*PROBLEM TO WORK ON*: Show all lines of the listing that hold the word "purple".

------------

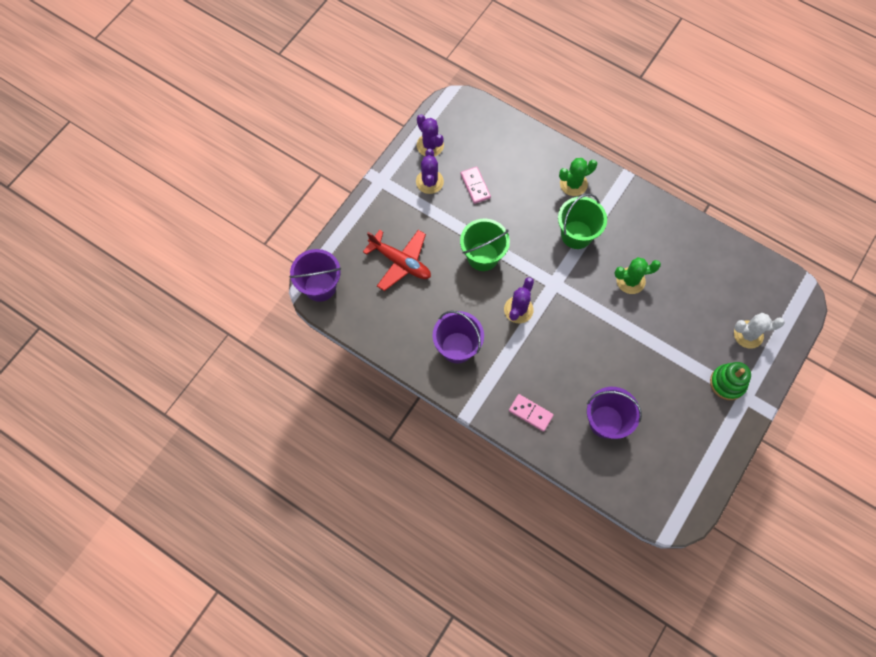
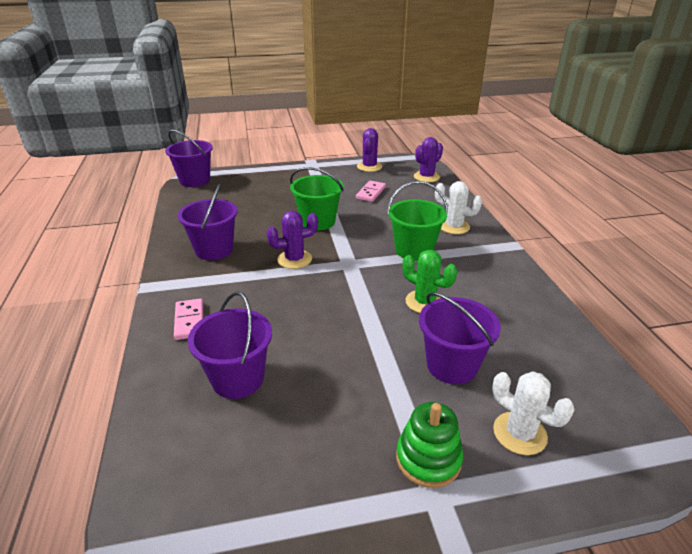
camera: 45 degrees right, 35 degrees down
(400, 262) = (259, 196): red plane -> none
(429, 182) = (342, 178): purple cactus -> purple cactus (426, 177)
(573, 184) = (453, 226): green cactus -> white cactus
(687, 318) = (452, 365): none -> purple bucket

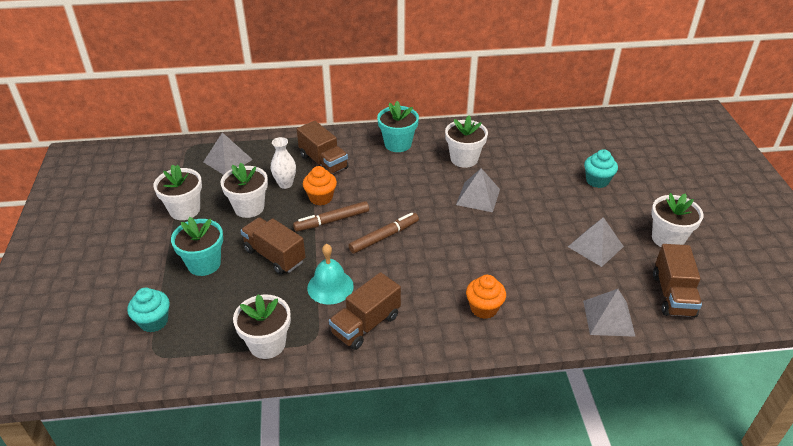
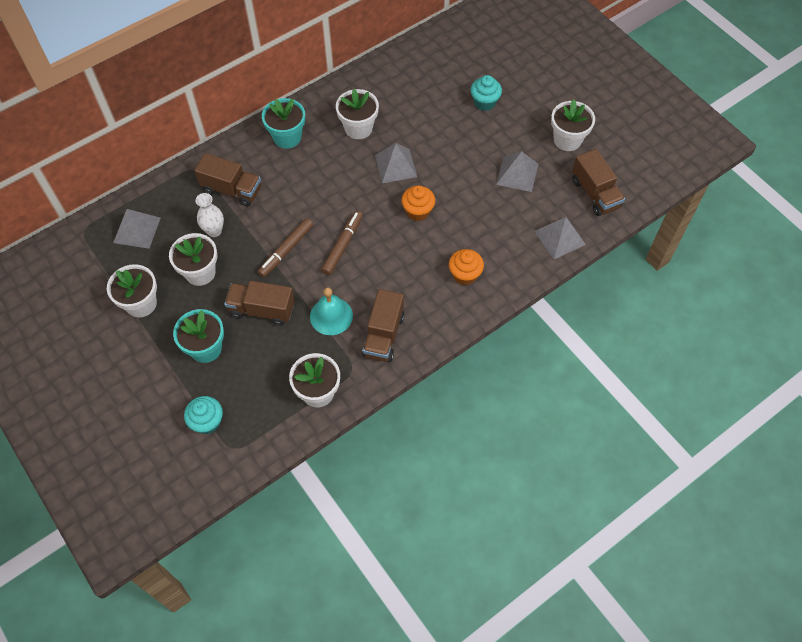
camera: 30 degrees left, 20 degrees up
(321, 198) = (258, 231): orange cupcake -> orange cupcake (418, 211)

------------

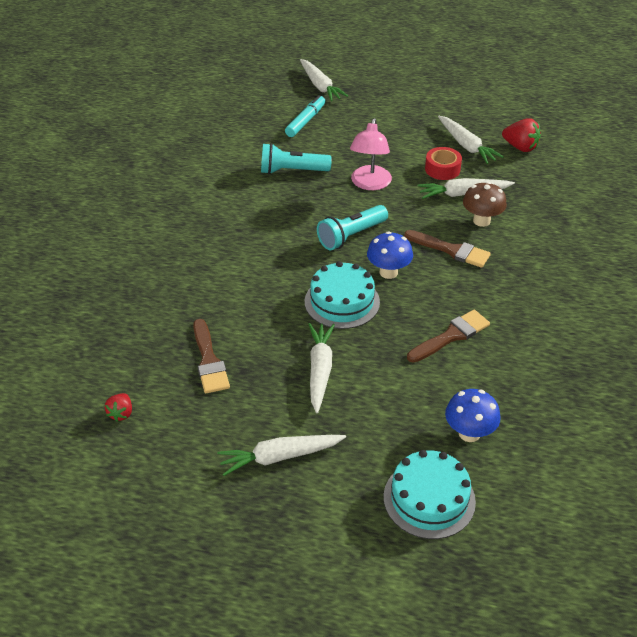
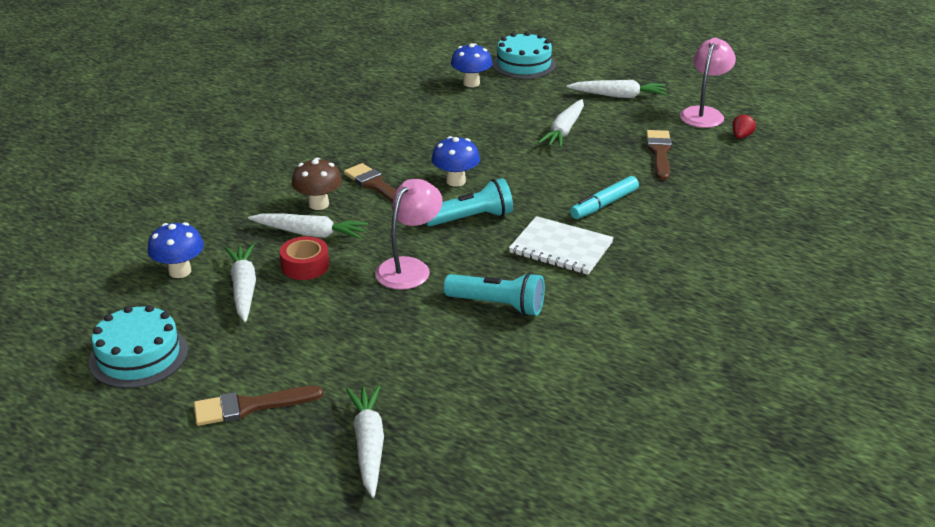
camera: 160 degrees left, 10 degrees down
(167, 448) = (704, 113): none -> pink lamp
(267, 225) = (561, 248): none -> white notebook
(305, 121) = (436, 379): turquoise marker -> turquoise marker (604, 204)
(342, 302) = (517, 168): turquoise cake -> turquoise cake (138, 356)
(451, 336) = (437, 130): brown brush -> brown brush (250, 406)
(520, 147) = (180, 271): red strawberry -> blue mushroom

------------

*RESPONSE*:
(429, 182) = (342, 178): purple cactus -> purple cactus (426, 177)
(687, 318) = (452, 365): none -> purple bucket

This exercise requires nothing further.